◆ Stated problem
Rewrite the listing below with "Polling firm" changed to "Polling company", leaving every other line and word as it is.

◆ Recorded data
○ ○ ○
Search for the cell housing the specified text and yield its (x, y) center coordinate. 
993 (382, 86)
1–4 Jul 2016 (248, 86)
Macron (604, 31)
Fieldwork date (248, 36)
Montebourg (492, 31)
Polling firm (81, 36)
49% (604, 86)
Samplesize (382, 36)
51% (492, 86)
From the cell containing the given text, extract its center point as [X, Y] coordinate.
○ ○ ○
◆ Correct output
Search for the cell housing the specified text and yield its (x, y) center coordinate. 
993 (382, 86)
1–4 Jul 2016 (248, 86)
Macron (604, 31)
Fieldwork date (248, 36)
Montebourg (492, 31)
Polling company (81, 36)
49% (604, 86)
Samplesize (382, 36)
51% (492, 86)
From the cell containing the given text, extract its center point as [X, Y] coordinate.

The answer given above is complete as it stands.